[Stored records]
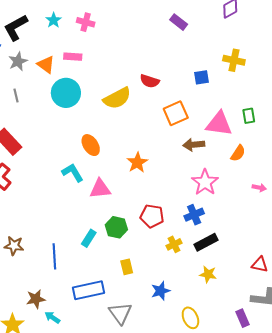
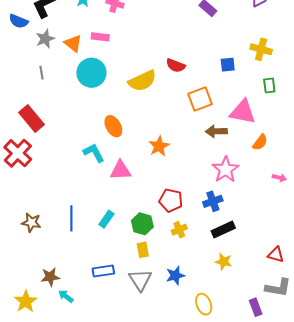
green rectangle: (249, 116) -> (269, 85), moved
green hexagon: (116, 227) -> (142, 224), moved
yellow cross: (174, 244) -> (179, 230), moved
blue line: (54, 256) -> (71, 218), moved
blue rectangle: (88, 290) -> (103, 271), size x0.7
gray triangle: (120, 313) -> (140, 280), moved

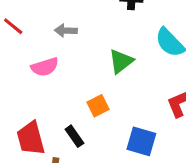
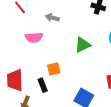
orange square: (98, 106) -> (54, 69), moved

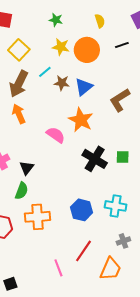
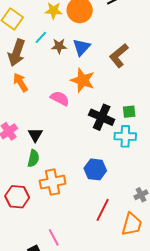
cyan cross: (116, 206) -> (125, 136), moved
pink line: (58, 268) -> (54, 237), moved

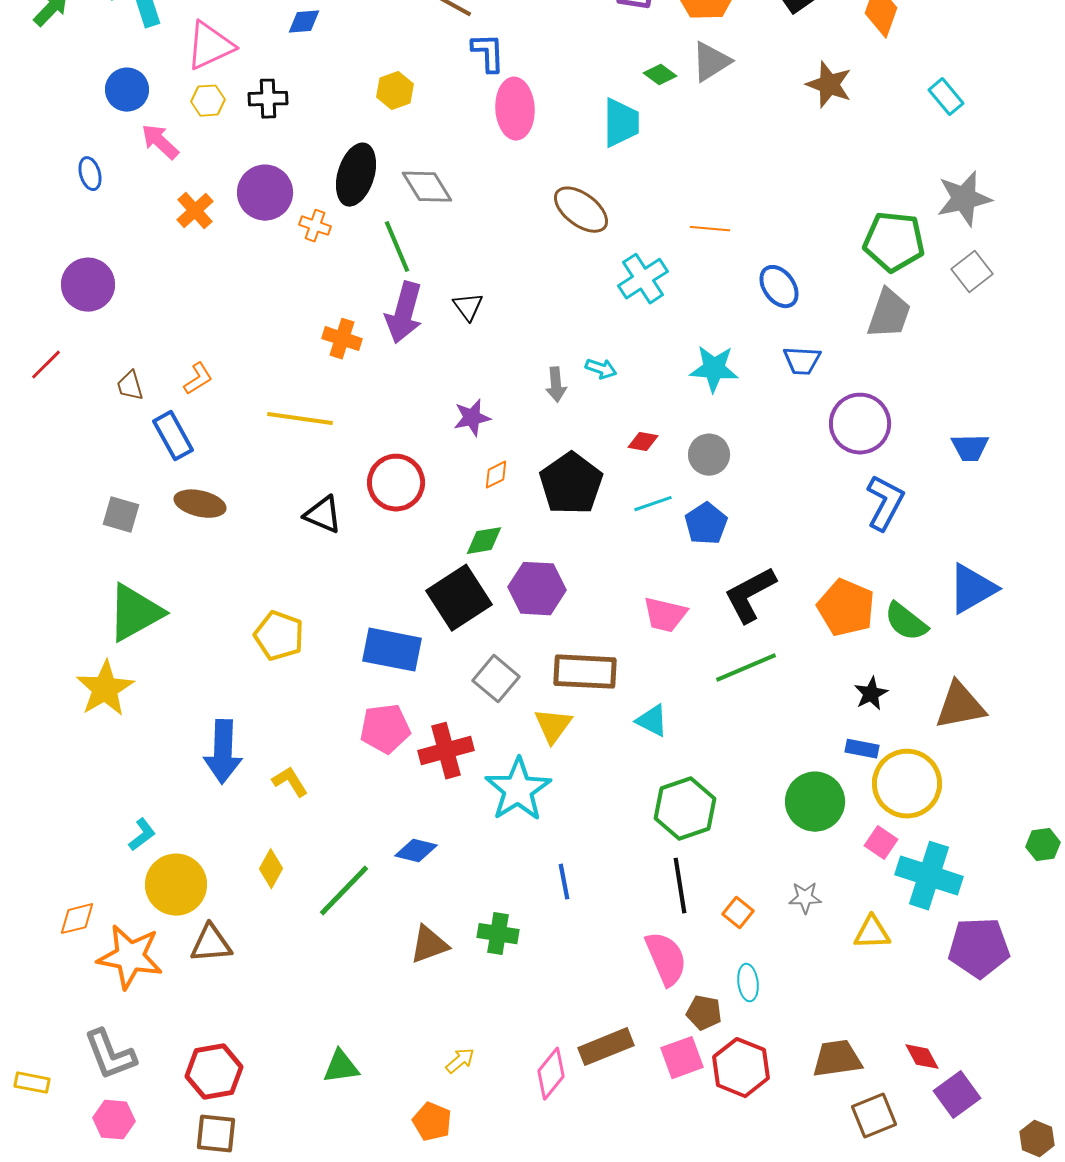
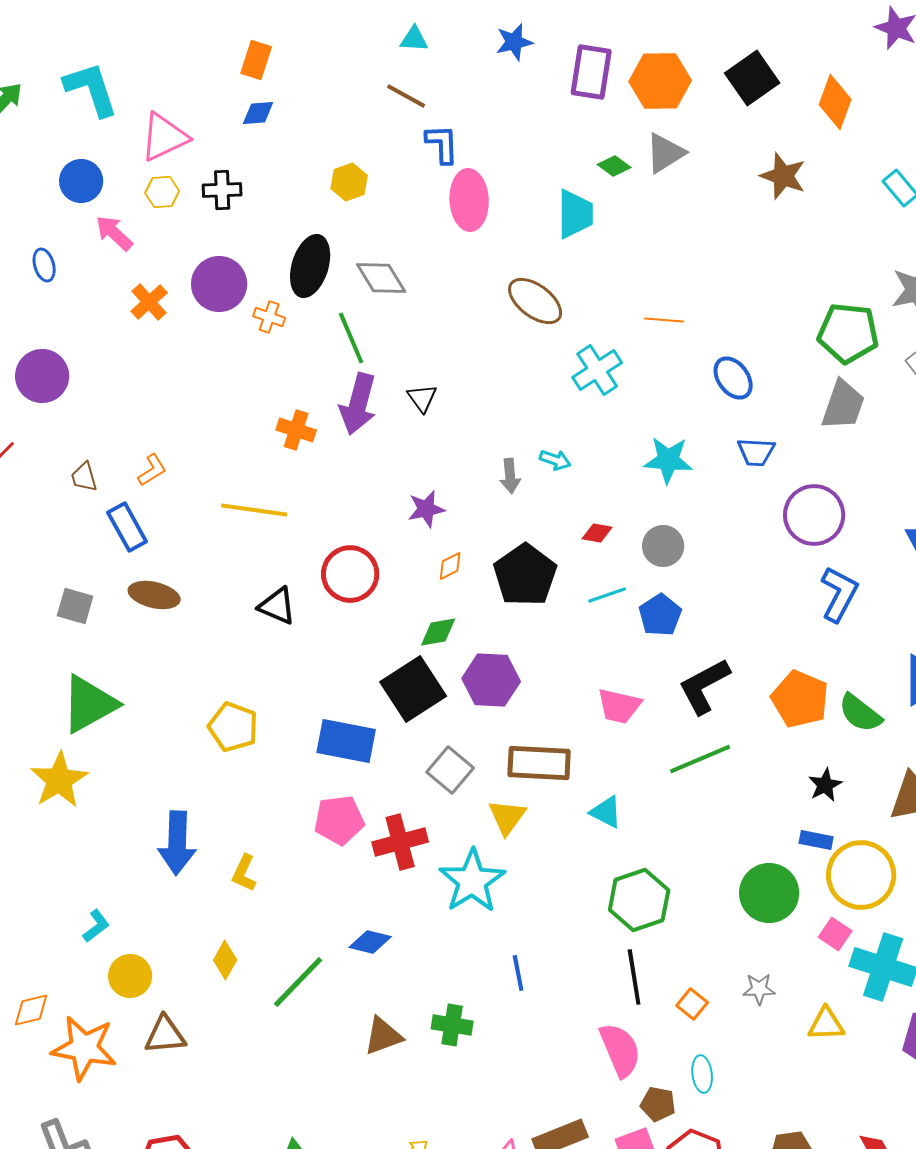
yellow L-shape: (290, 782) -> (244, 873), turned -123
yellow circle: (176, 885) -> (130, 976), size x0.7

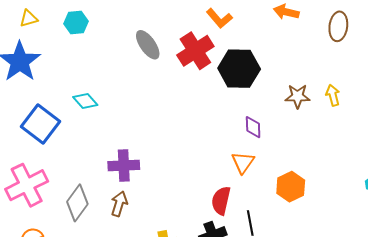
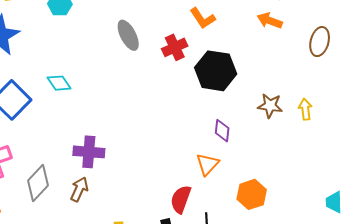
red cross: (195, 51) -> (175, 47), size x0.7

__TASK TO COMPLETE__. Your answer should be the lines from the first record down to the line containing "orange square: (98, 106) -> (54, 69), moved", restated exactly, with no pictures.

__WRITTEN RESPONSE__.
green rectangle: (249, 116) -> (269, 85), moved
green hexagon: (116, 227) -> (142, 224), moved
yellow cross: (174, 244) -> (179, 230), moved
blue line: (54, 256) -> (71, 218), moved
blue rectangle: (88, 290) -> (103, 271), size x0.7
gray triangle: (120, 313) -> (140, 280), moved

orange square: (98, 106) -> (54, 69), moved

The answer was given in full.